Below, some lines carry pictures; leave those pictures out and retype exactly the lines from the one with "AUDIO1 pin BUSY: D3 -> D5" through the one with "TEMP1 pin OUT: D1 -> D7".

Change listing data

|---|

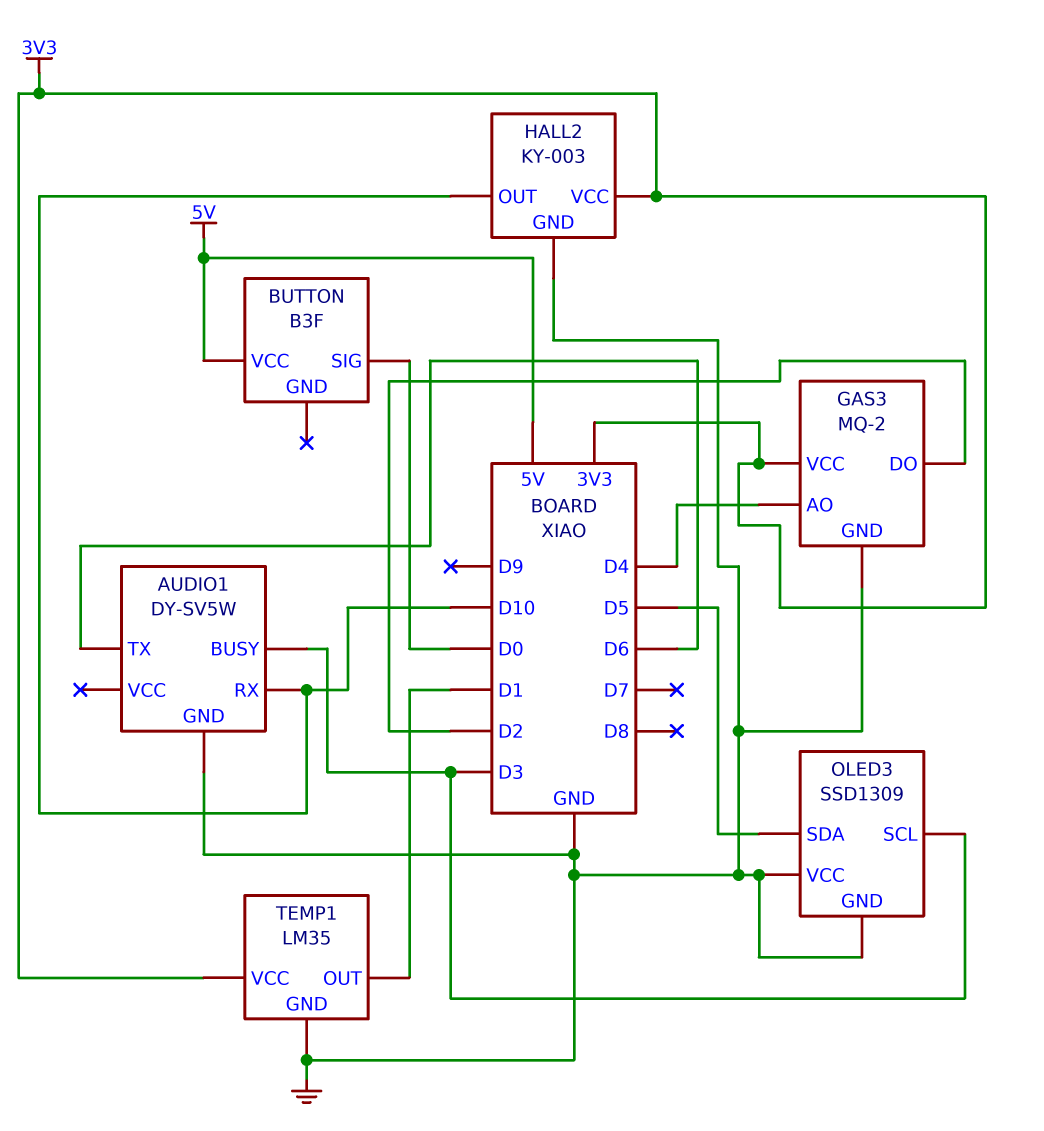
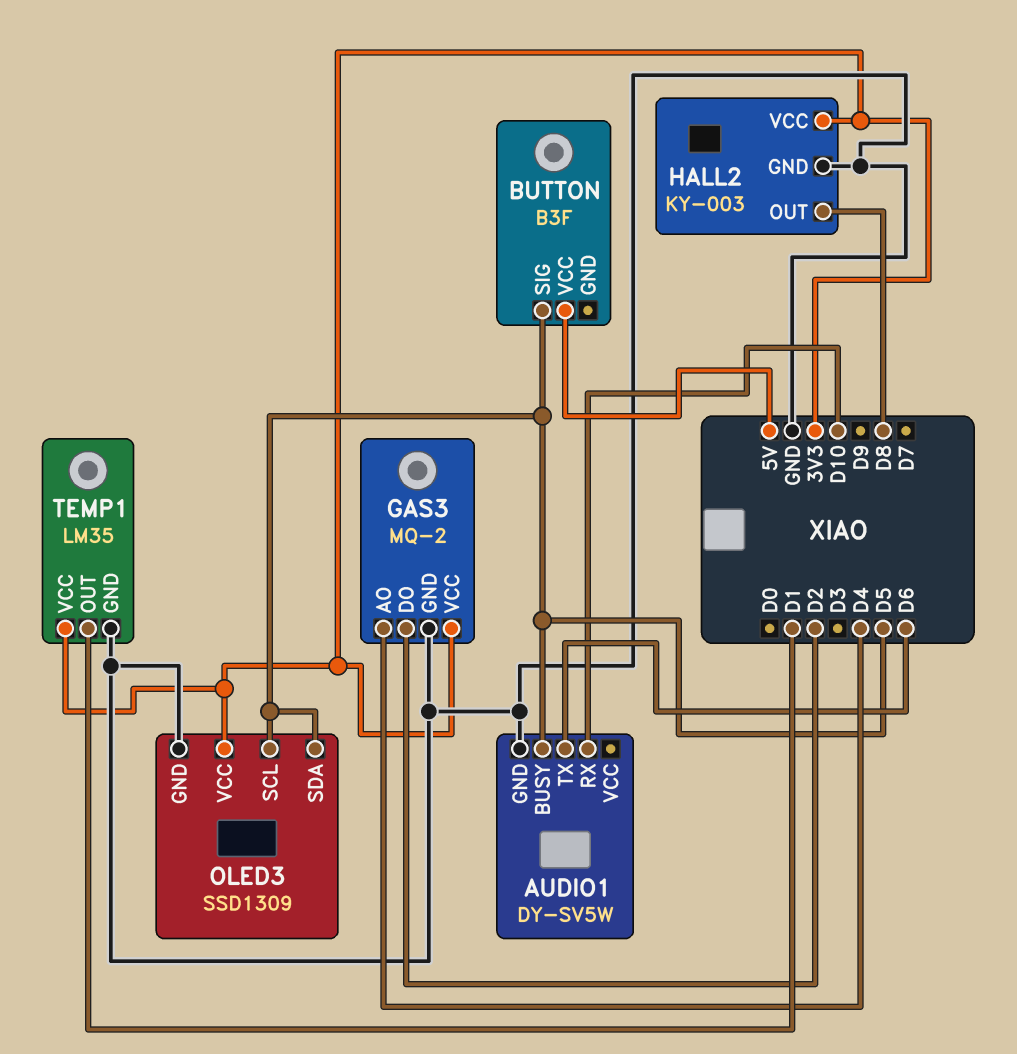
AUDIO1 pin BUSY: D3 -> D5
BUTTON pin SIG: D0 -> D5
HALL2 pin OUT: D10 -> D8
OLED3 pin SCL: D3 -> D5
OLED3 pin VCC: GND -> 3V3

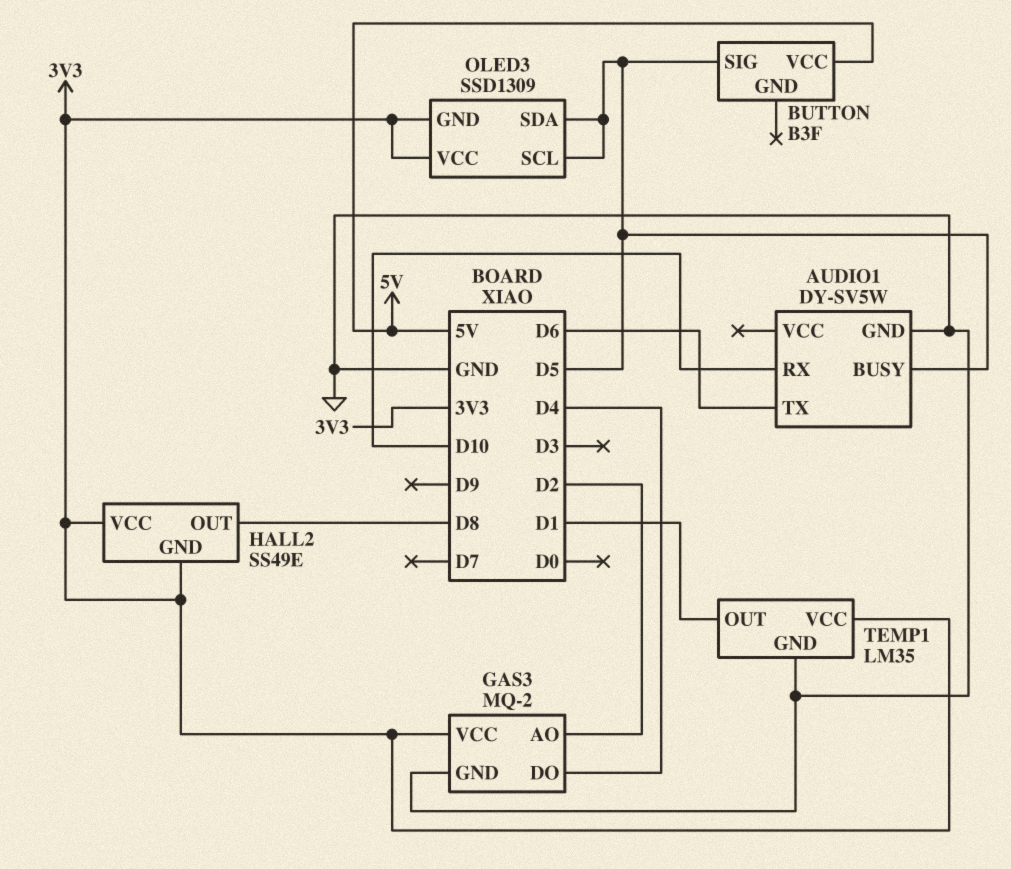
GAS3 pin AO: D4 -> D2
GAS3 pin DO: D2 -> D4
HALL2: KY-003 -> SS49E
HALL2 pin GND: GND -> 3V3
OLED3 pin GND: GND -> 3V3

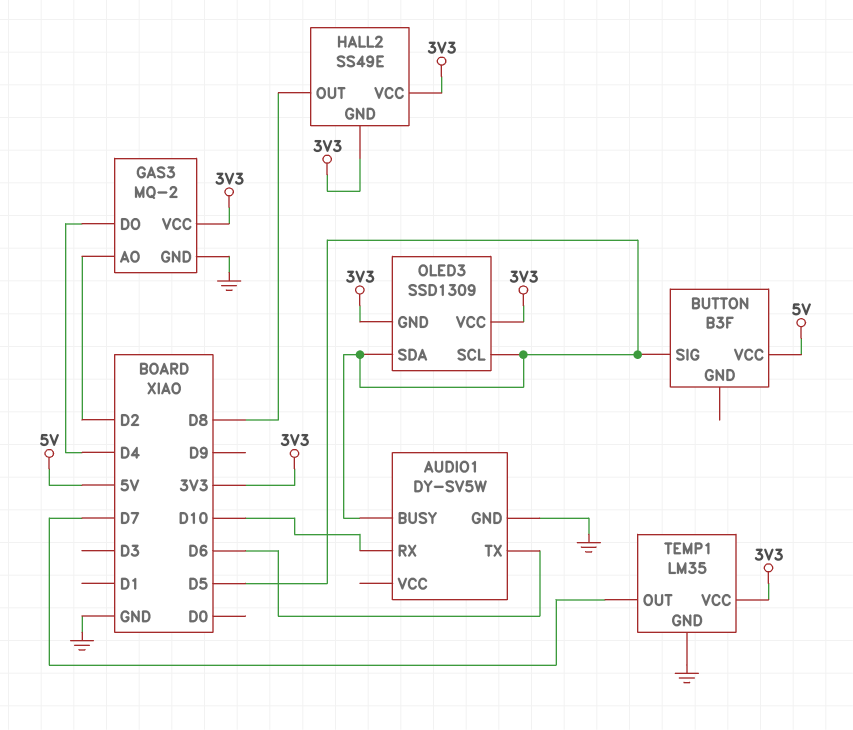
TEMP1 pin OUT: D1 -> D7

|---|

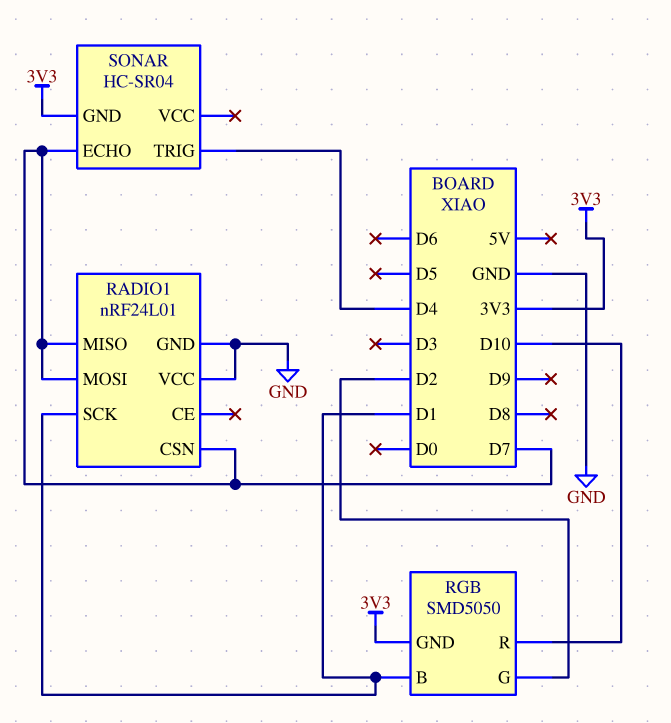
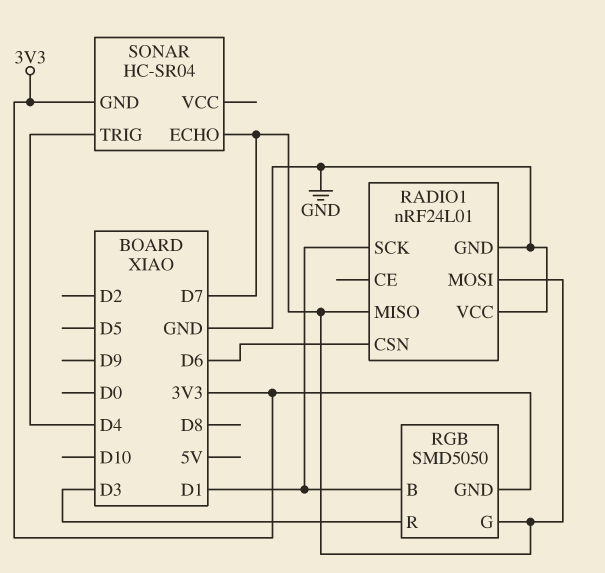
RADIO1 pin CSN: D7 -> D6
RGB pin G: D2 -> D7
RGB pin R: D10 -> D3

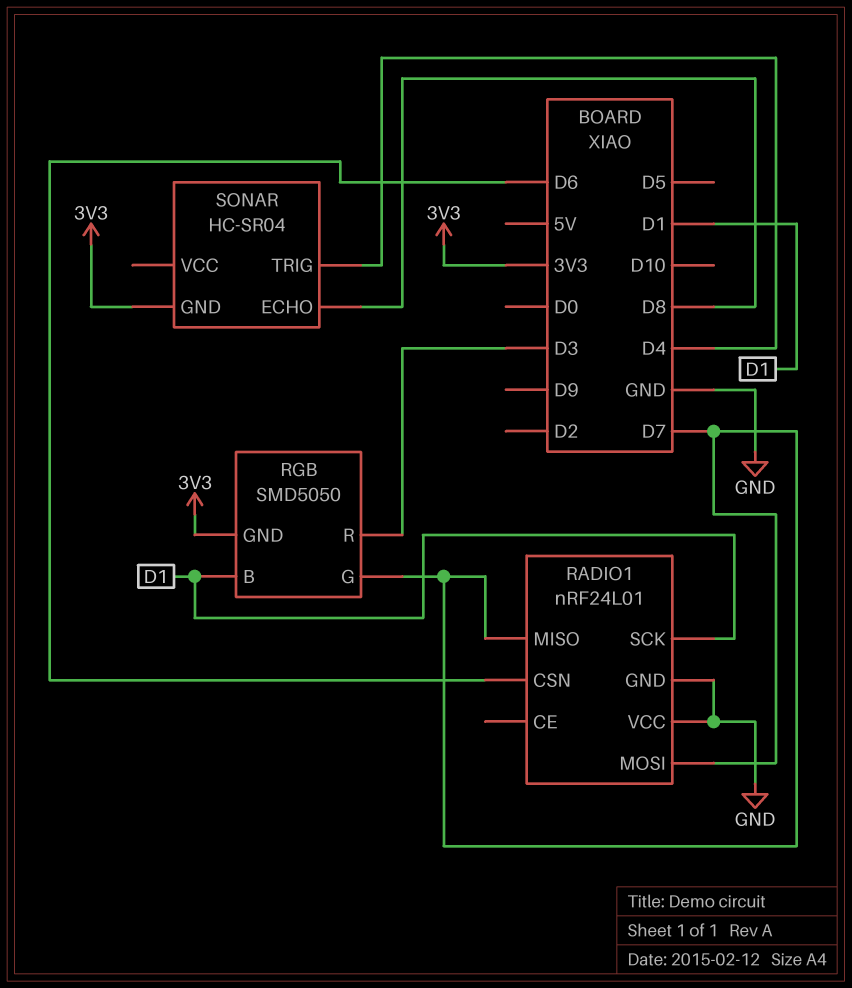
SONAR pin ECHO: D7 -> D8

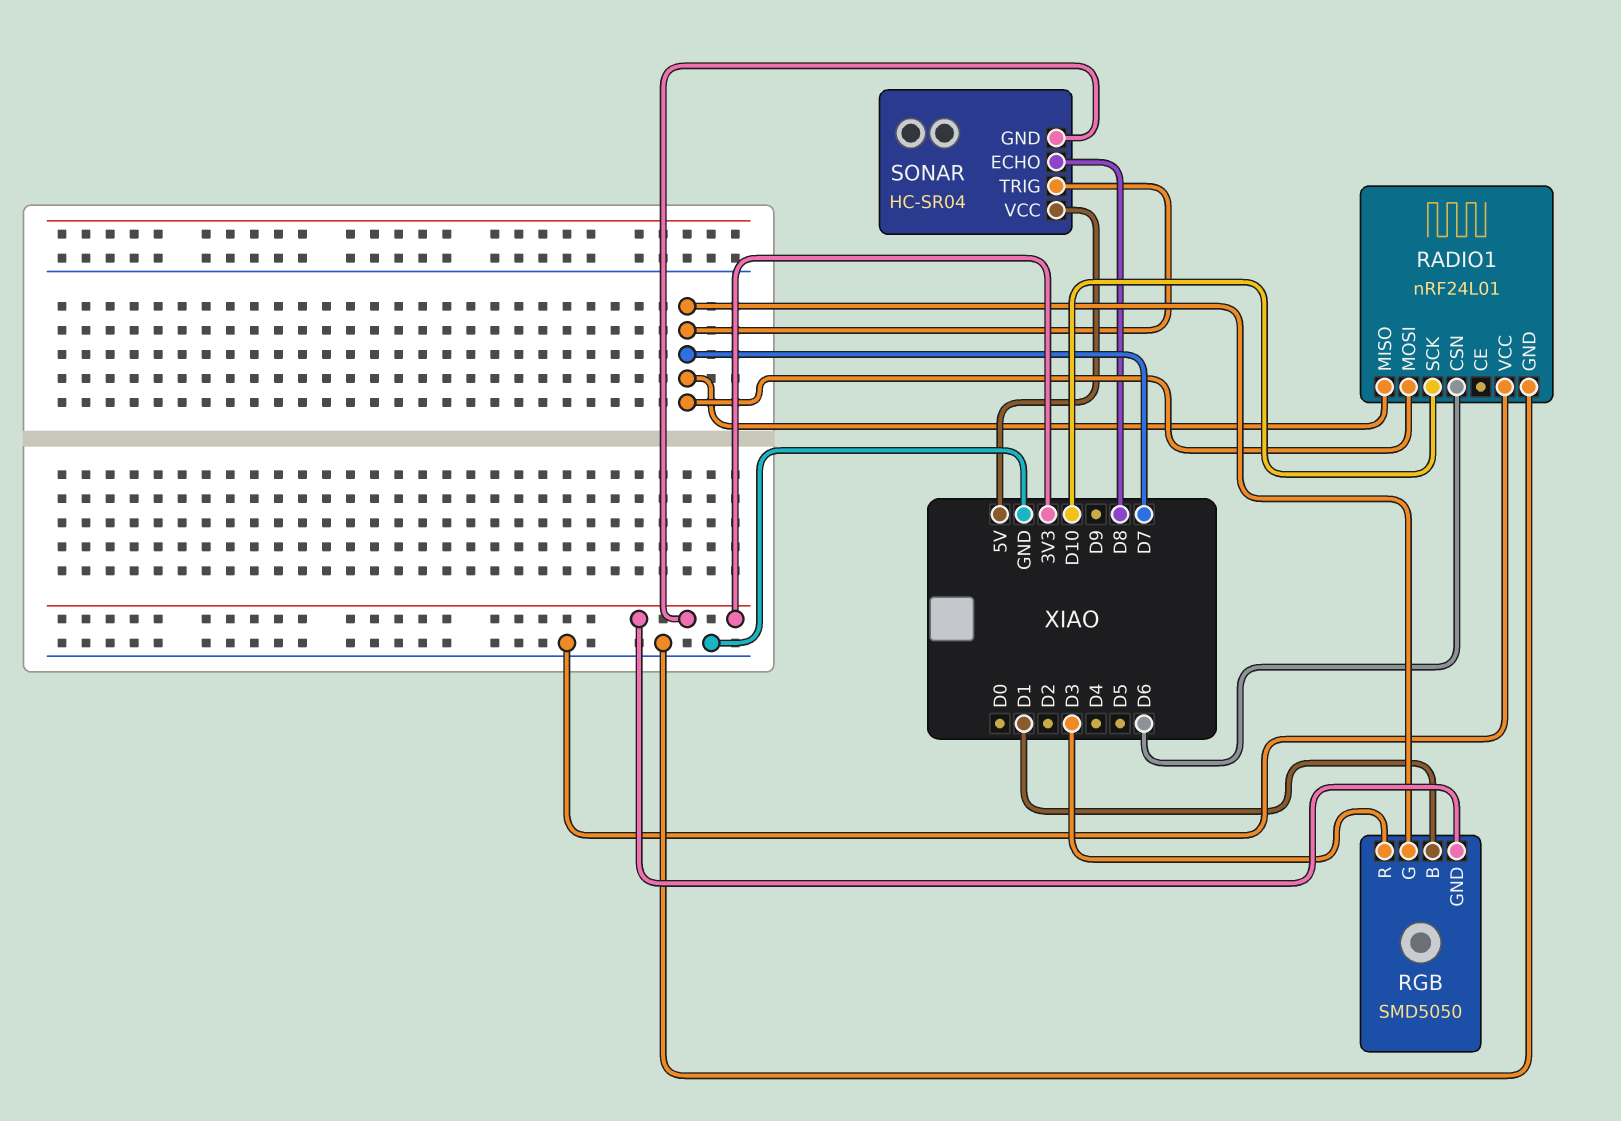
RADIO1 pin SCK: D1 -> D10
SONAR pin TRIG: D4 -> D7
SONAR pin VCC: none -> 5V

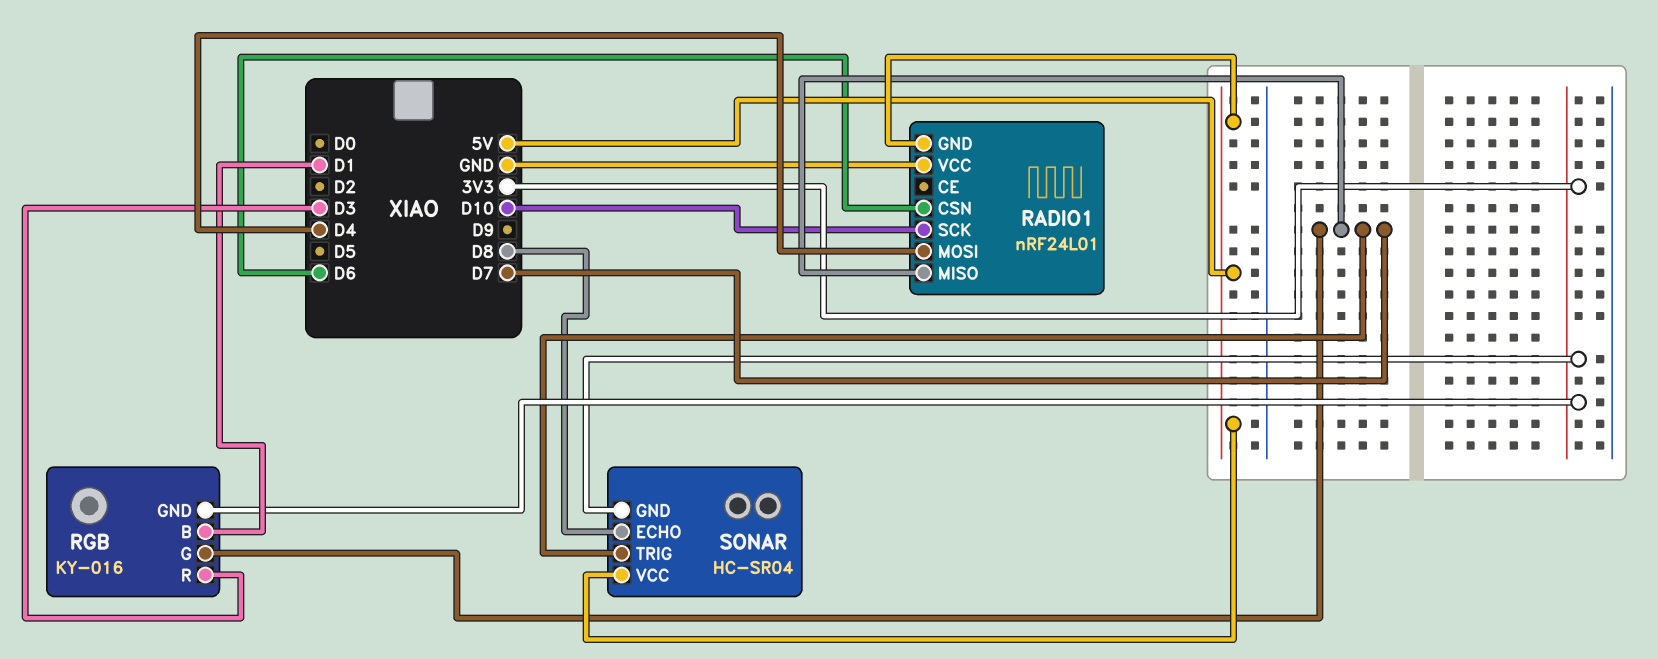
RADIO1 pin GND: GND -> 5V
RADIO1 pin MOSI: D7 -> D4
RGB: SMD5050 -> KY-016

|---|

▶ [Solution]:
AUDIO1 pin BUSY: D3 -> D5
BUTTON pin SIG: D0 -> D5
HALL2 pin OUT: D10 -> D8
OLED3 pin SCL: D3 -> D5
OLED3 pin VCC: GND -> 3V3

GAS3 pin AO: D4 -> D2
GAS3 pin DO: D2 -> D4
HALL2: KY-003 -> SS49E
HALL2 pin GND: GND -> 3V3
OLED3 pin GND: GND -> 3V3

TEMP1 pin OUT: D1 -> D7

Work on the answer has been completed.